- _WHAT TO DO_:
In the entries below, spot each line with the word "caja" and copy it.

- _PROVIDED INFORMATION_:
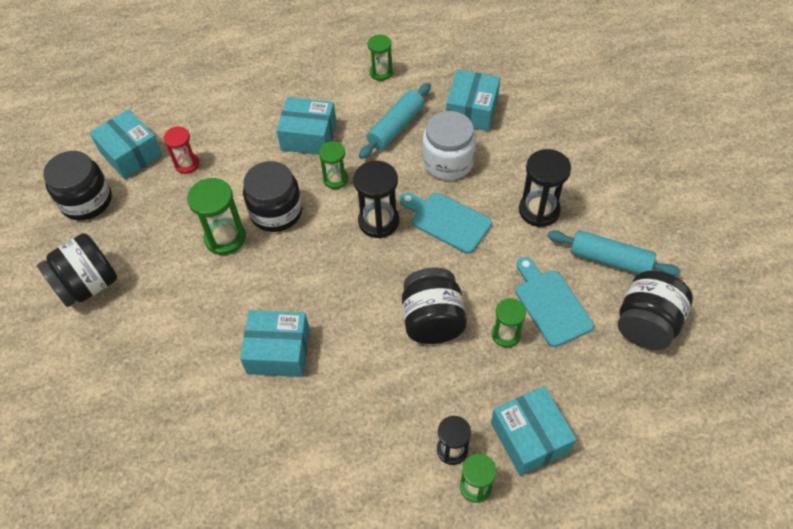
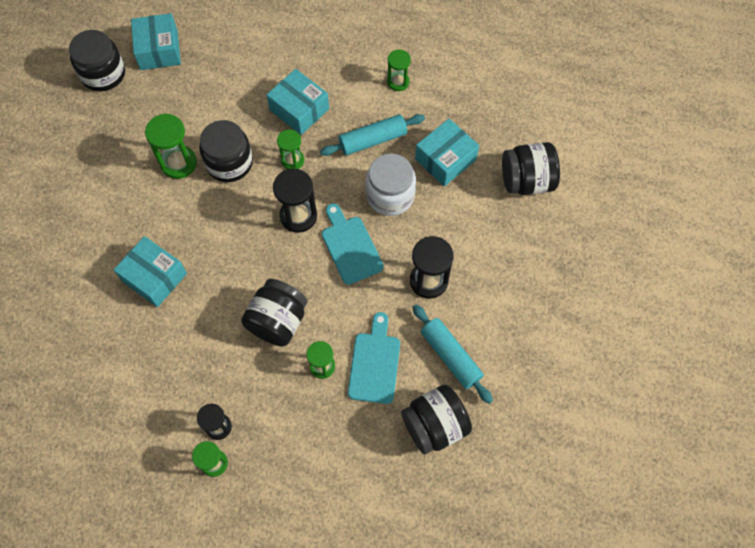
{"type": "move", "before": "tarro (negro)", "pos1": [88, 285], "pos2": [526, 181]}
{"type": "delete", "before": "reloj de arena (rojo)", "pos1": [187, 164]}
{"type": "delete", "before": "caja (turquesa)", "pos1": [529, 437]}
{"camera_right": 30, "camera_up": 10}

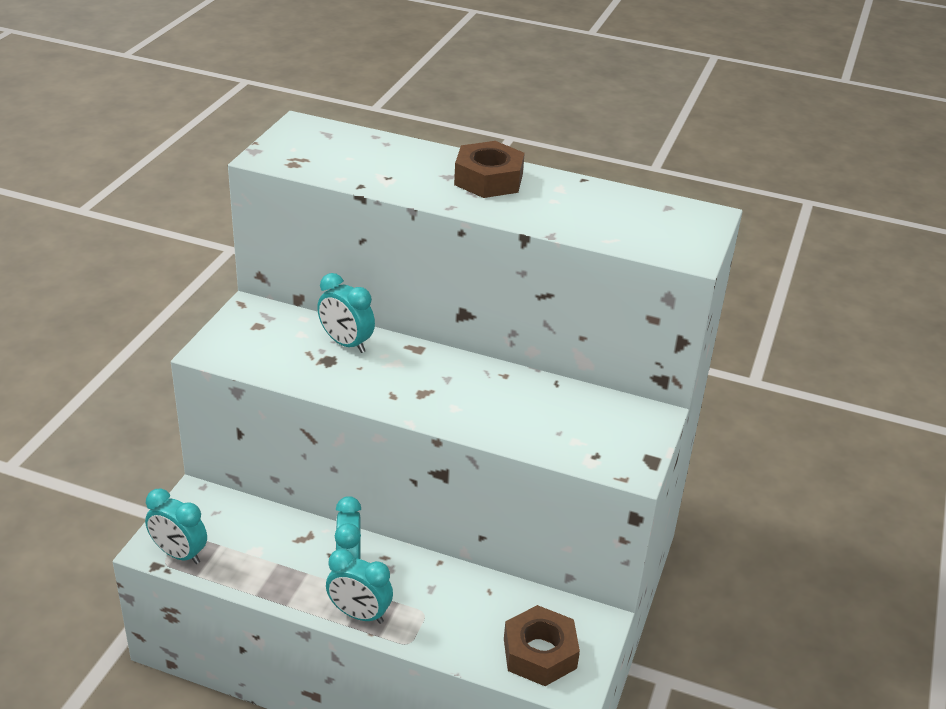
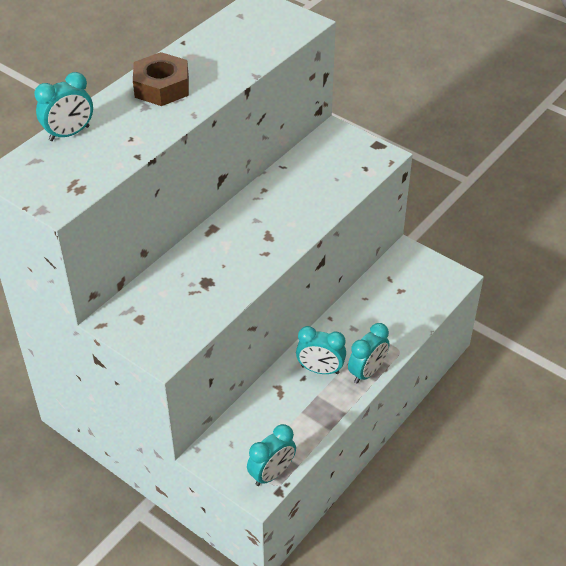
{"type": "move", "before": "despertador (turquesa)", "pos1": [346, 343], "pos2": [69, 134]}
{"type": "delete", "before": "tuerca (marrón)", "pos1": [539, 653]}
{"camera_right": -70, "camera_up": 10}

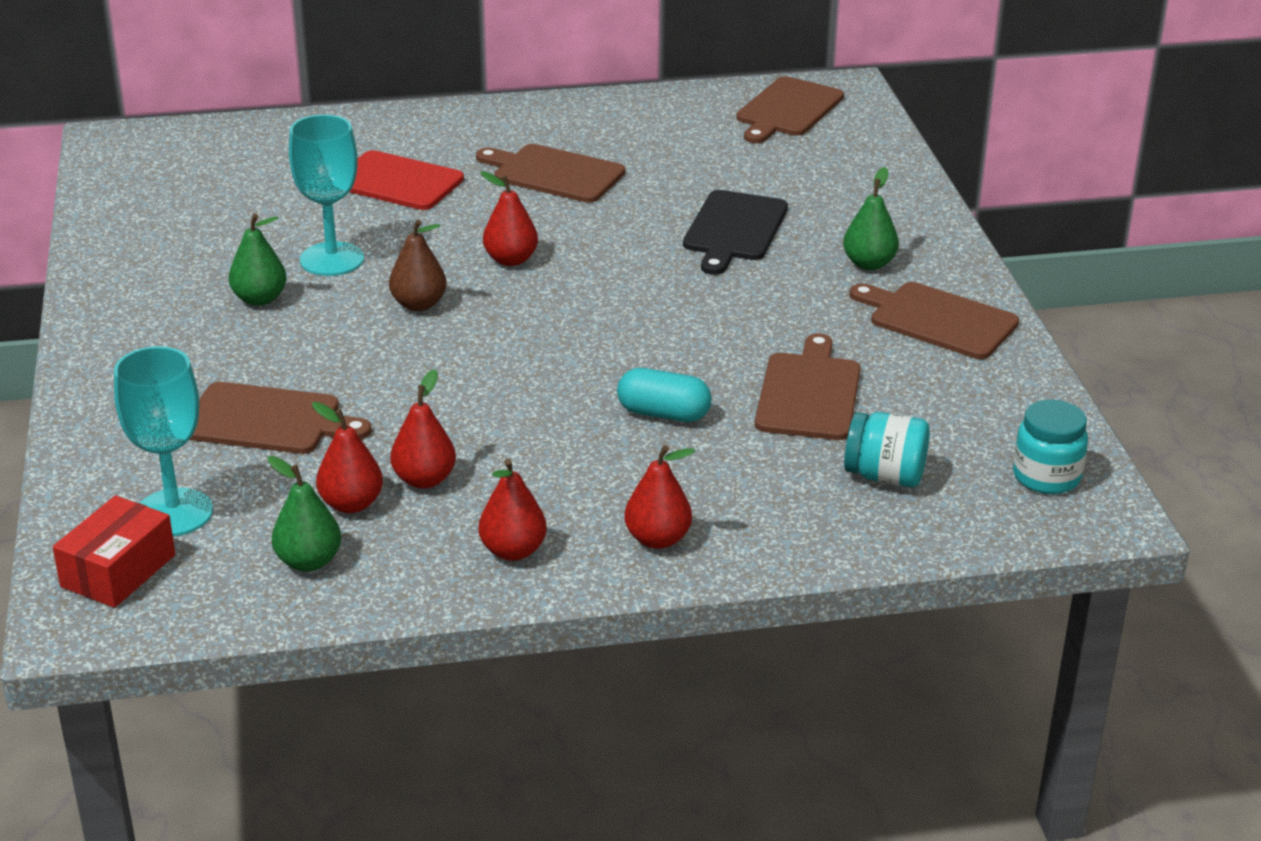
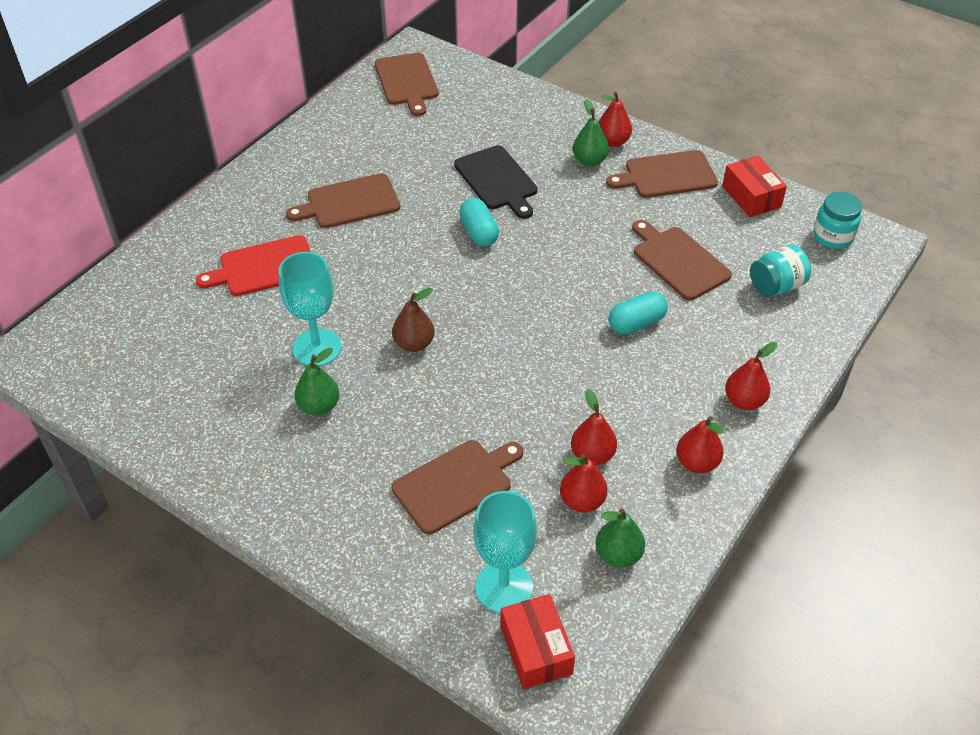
{"type": "insert", "after": "cápsula (turquesa)", "pos2": [479, 232]}
{"type": "move", "before": "pera (rojo)", "pos1": [510, 260], "pos2": [612, 142]}
{"type": "insert", "after": "caja (rojo)", "pos2": [751, 197]}
{"camera_right": -45, "camera_up": 15}

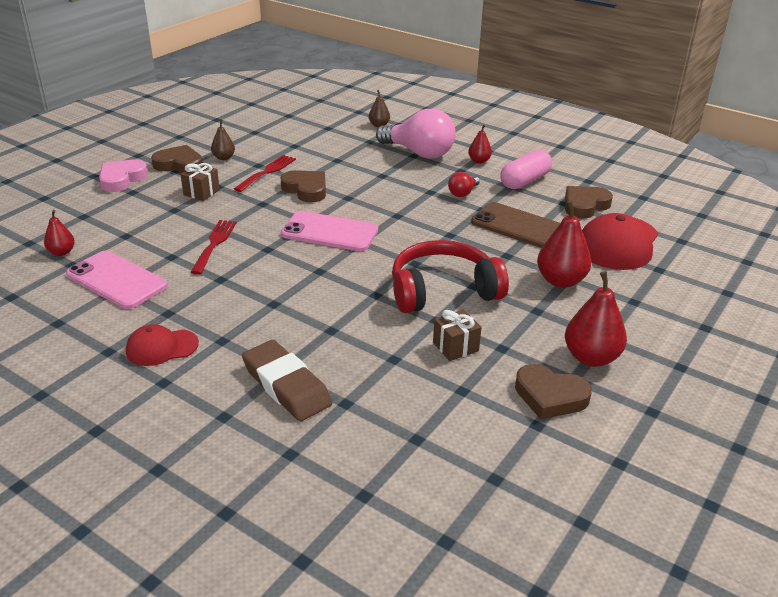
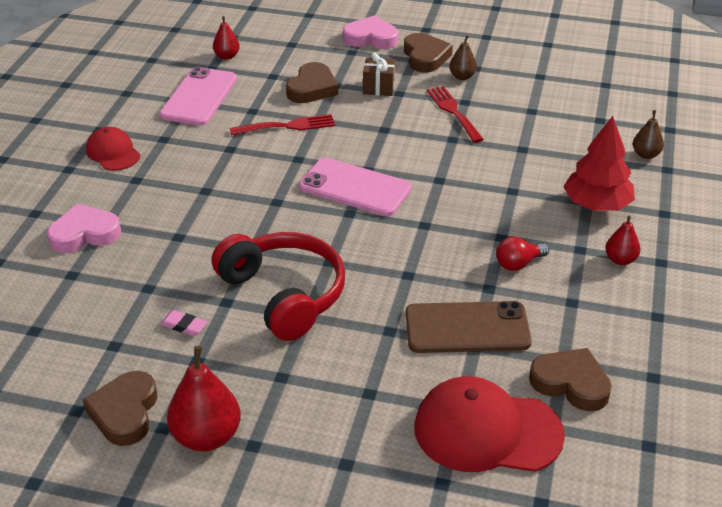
{"type": "replace", "before": "goma de borrar (marrón)", "after": "corazón (rosa)", "pos1": [286, 385], "pos2": [84, 234]}
{"type": "replace", "before": "regalo (marrón)", "after": "goma de borrar (rosa)", "pos1": [455, 347], "pos2": [184, 326]}
{"type": "move", "before": "corazón (marrón)", "pos1": [306, 189], "pos2": [312, 88]}
{"type": "rotate", "before": "móvil (rosa)", "pos1": [329, 232], "pos2": [355, 187], "turn": -60}
{"type": "rotate", "before": "móvil (marrón)", "pos1": [518, 226], "pos2": [467, 328], "turn": 75}
{"type": "rotate", "before": "tenedor (rojo)", "pos1": [267, 172], "pos2": [453, 112], "turn": -120}
{"type": "rotate", "before": "bombilla (rojo)", "pos1": [463, 193], "pos2": [518, 264], "turn": -45}
{"type": "replace", "before": "bombilla (rosa)", "after": "árbol (rojo)", "pos1": [419, 153], "pos2": [597, 205]}
{"type": "delete", "before": "cápsula (rosa)", "pos1": [525, 181]}
{"type": "delete", "before": "pera (rojo)", "pos1": [560, 281]}
{"camera_right": 70, "camera_up": 5}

- _ANSWER_:
{"type": "delete", "before": "caja (turquesa)", "pos1": [529, 437]}
{"type": "insert", "after": "caja (rojo)", "pos2": [751, 197]}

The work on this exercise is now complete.